> **Data extracted from a collection**
######

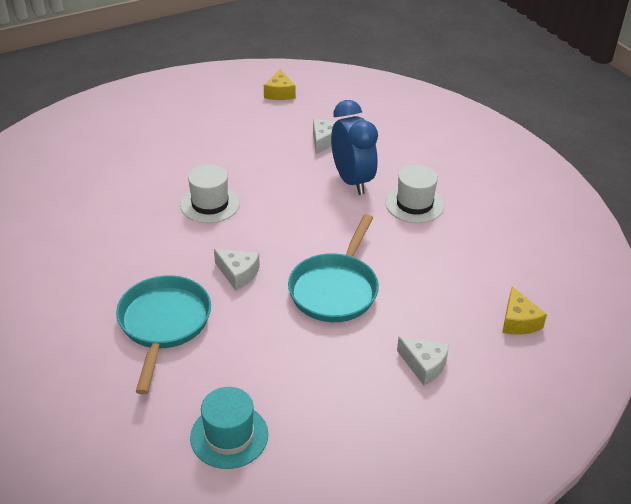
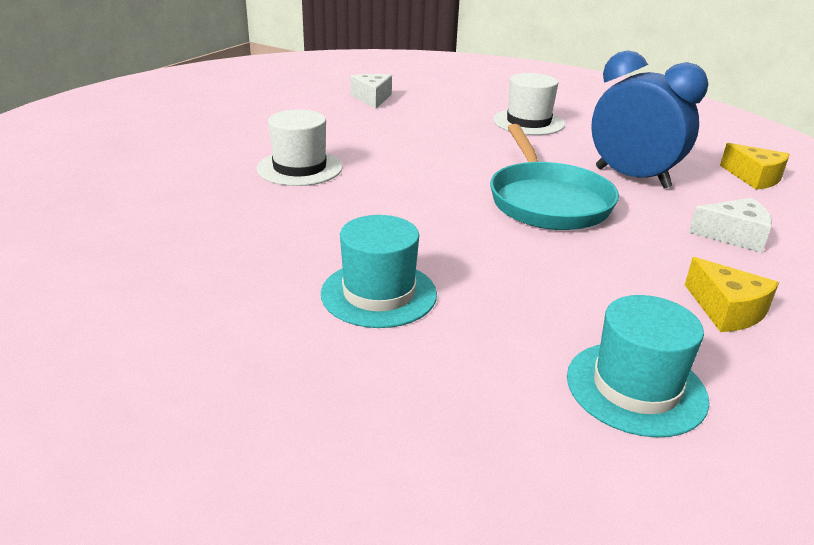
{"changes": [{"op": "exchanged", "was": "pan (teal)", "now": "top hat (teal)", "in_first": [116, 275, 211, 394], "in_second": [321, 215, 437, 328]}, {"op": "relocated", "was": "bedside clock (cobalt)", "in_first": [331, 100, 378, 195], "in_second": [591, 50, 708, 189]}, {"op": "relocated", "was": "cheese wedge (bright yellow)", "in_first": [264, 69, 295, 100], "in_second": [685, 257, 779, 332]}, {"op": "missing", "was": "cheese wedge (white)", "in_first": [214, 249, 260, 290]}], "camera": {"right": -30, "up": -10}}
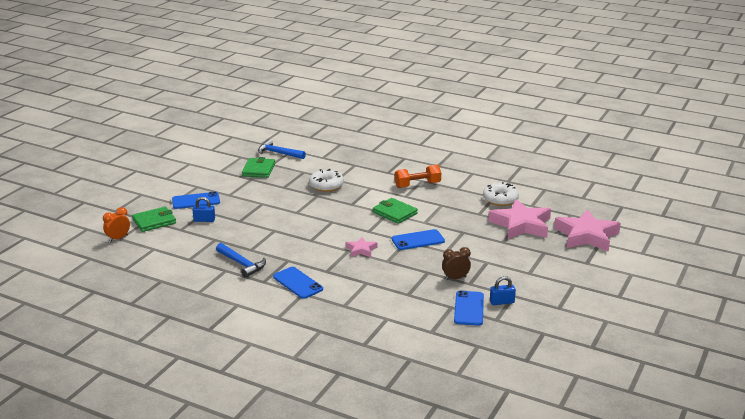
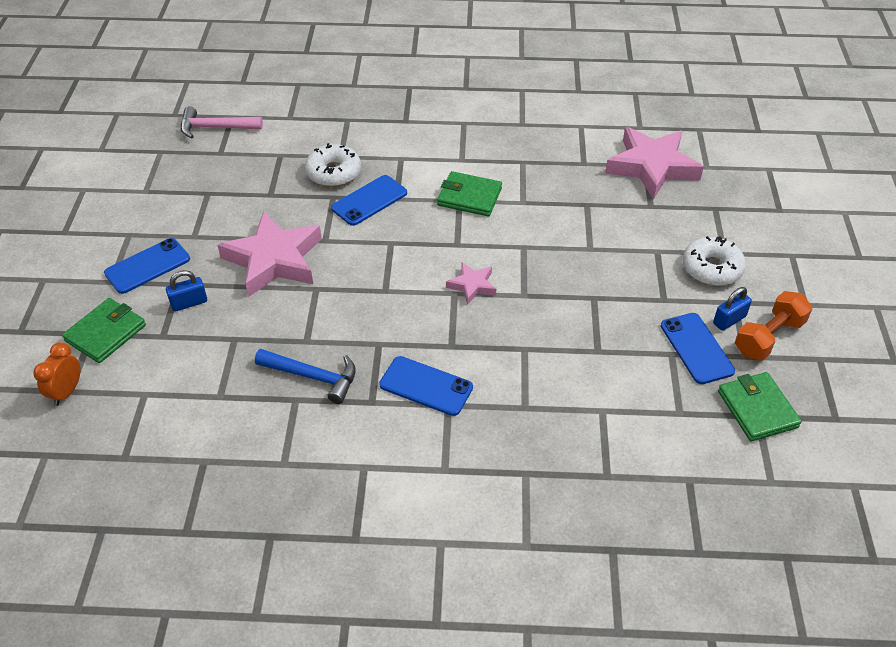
{"changes": [{"op": "colour", "was": "hammer (cobalt)", "now": "hammer (rose-pink)", "in_first": [258, 139, 306, 159], "in_second": [181, 106, 263, 139]}, {"op": "relocated", "was": "star shape (rose-pink)", "in_first": [554, 209, 621, 252], "in_second": [217, 211, 322, 297]}, {"op": "relocated", "was": "mobile phone (cobalt)", "in_first": [392, 229, 445, 250], "in_second": [331, 175, 407, 226]}, {"op": "relocated", "was": "donut (white)", "in_first": [483, 182, 519, 206], "in_second": [683, 236, 746, 286]}, {"op": "relocated", "was": "card wallet (emerald)", "in_first": [242, 157, 275, 178], "in_second": [718, 372, 802, 441]}, {"op": "relocated", "was": "dumbbell (orange-coloured)", "in_first": [395, 165, 441, 188], "in_second": [735, 291, 812, 361]}, {"op": "missing", "was": "bedside clock (brown)", "in_first": [442, 247, 471, 280]}], "camera": {"right": -25, "up": 20}}
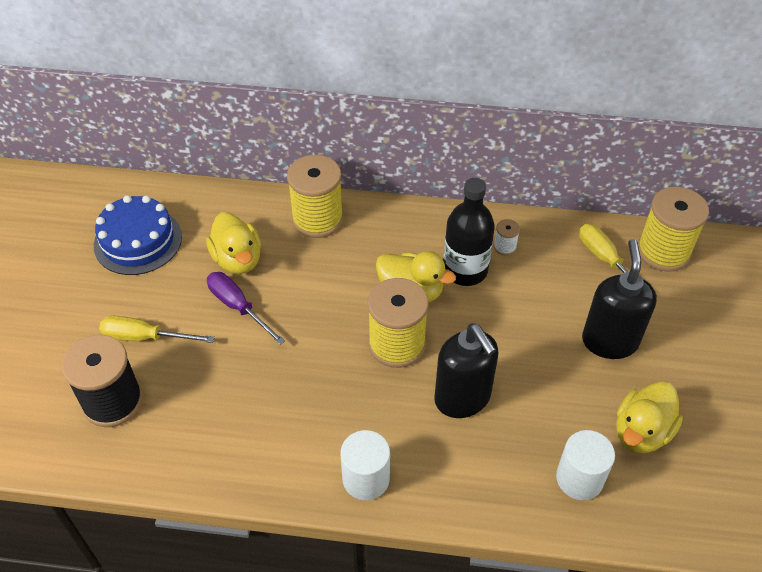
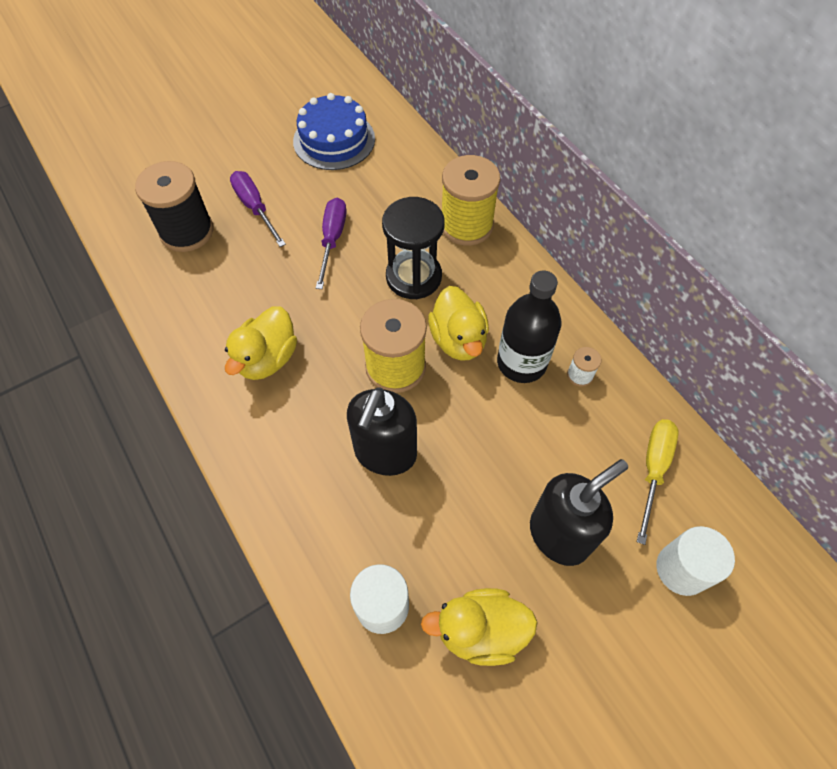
{"changes": [{"op": "relocated", "was": "rubber duck (bright yellow)", "in_first": [206, 212, 261, 274], "in_second": [225, 306, 297, 380]}, {"op": "colour", "was": "hand screwdriver (bright yellow)", "now": "hand screwdriver (violet)", "in_first": [99, 316, 215, 343], "in_second": [230, 171, 286, 247]}, {"op": "appeared", "now": "sand timer (jet-black)", "in_second": [382, 197, 445, 299]}, {"op": "relocated", "was": "cylinder shape (white)", "in_first": [341, 430, 390, 500], "in_second": [657, 526, 735, 596]}, {"op": "missing", "was": "spool (bright yellow)", "in_first": [638, 186, 709, 272]}], "camera": {"right": 50, "up": 10}}
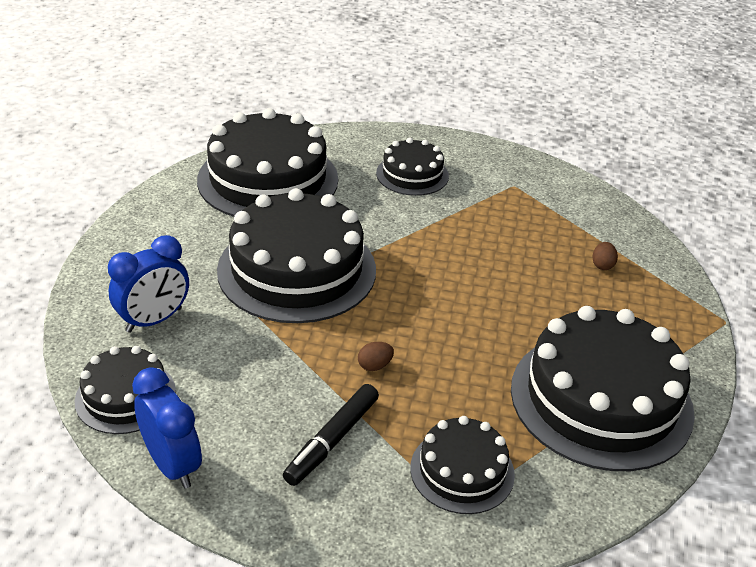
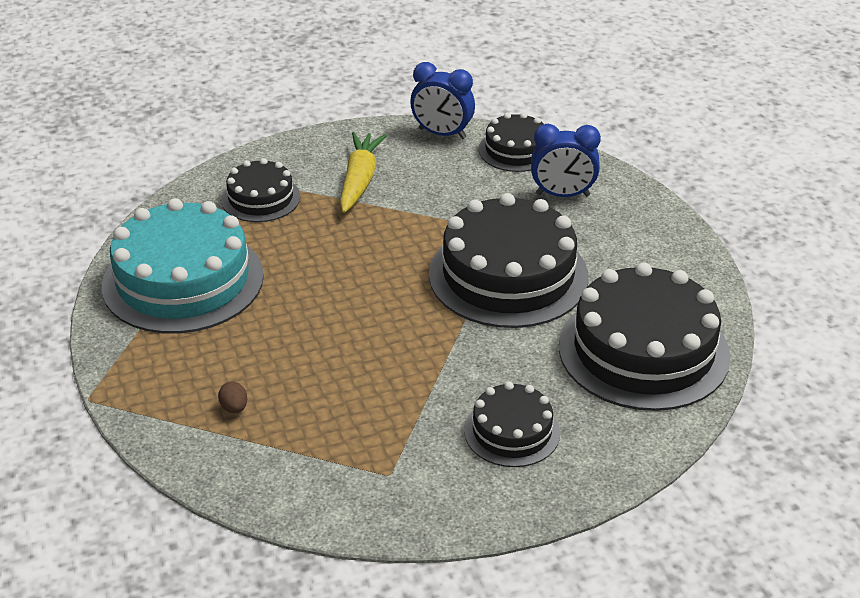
{"changes": [{"op": "colour", "was": "cake (jet-black)", "now": "cake (teal)", "in_first": [511, 306, 695, 471], "in_second": [102, 198, 264, 333]}, {"op": "exchanged", "was": "marker (jet-black)", "now": "carrot (bright yellow)", "in_first": [283, 384, 379, 486], "in_second": [340, 132, 387, 213]}, {"op": "spun", "was": "bedside clock (cobalt)", "in_first": [108, 235, 189, 333], "in_second": [531, 124, 601, 197], "clockwise": -105}, {"op": "missing", "was": "toy egg (brown)", "in_first": [358, 342, 394, 371]}], "camera": {"right": 150, "up": 0}}
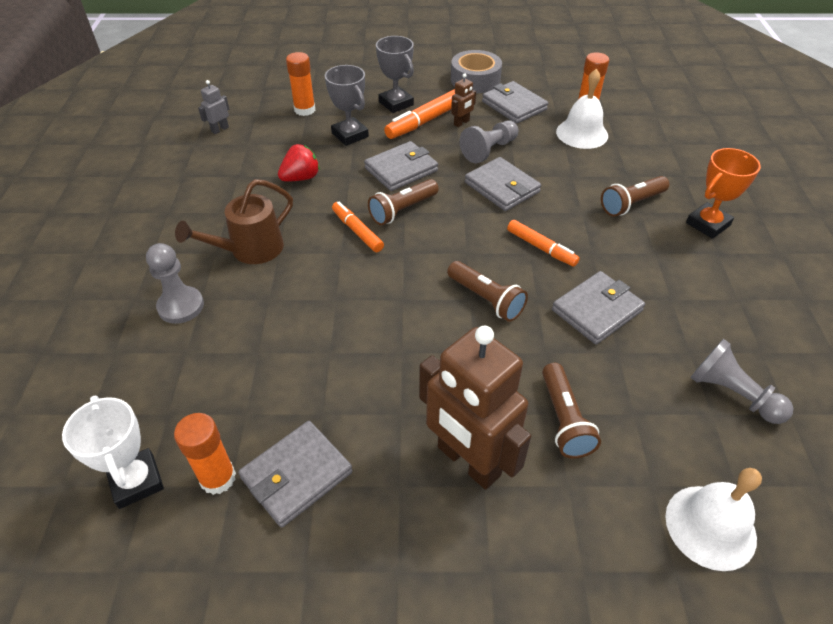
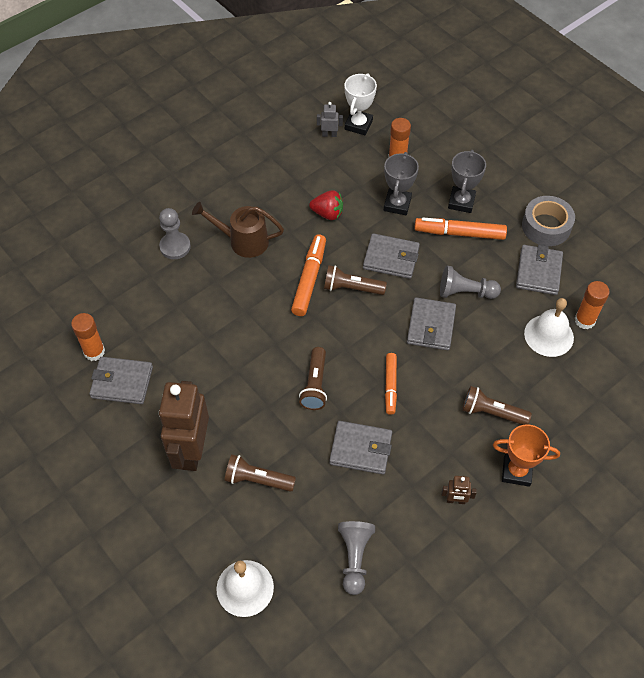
{"changes": [{"op": "spun", "was": "flashlight (brown)", "in_first": [542, 363, 601, 459], "in_second": [225, 455, 296, 492], "clockwise": 60}, {"op": "size", "was": "marker (orange-coloured)", "in_first": [332, 201, 384, 252], "in_second": [291, 234, 326, 316], "ratio": 1.52}, {"op": "relocated", "was": "award cup (white)", "in_first": [62, 396, 164, 509], "in_second": [345, 73, 377, 135]}, {"op": "relocated", "was": "robot figure (brown)", "in_first": [451, 73, 476, 127], "in_second": [441, 476, 477, 504]}], "camera": {"right": 50, "up": 10}}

######

> **EXERCISE INSTRUCTIONS**
Search the records for the string "exchanged" and return every line in which it occurs.

> **RESPONSE TO THIS TASK**
{"changes": [{"op": "exchanged", "was": "pan (teal)", "now": "top hat (teal)", "in_first": [116, 275, 211, 394], "in_second": [321, 215, 437, 328]}, {"op": "relocated", "was": "bedside clock (cobalt)", "in_first": [331, 100, 378, 195], "in_second": [591, 50, 708, 189]}, {"op": "relocated", "was": "cheese wedge (bright yellow)", "in_first": [264, 69, 295, 100], "in_second": [685, 257, 779, 332]}, {"op": "missing", "was": "cheese wedge (white)", "in_first": [214, 249, 260, 290]}], "camera": {"right": -30, "up": -10}}
{"changes": [{"op": "colour", "was": "cake (jet-black)", "now": "cake (teal)", "in_first": [511, 306, 695, 471], "in_second": [102, 198, 264, 333]}, {"op": "exchanged", "was": "marker (jet-black)", "now": "carrot (bright yellow)", "in_first": [283, 384, 379, 486], "in_second": [340, 132, 387, 213]}, {"op": "spun", "was": "bedside clock (cobalt)", "in_first": [108, 235, 189, 333], "in_second": [531, 124, 601, 197], "clockwise": -105}, {"op": "missing", "was": "toy egg (brown)", "in_first": [358, 342, 394, 371]}], "camera": {"right": 150, "up": 0}}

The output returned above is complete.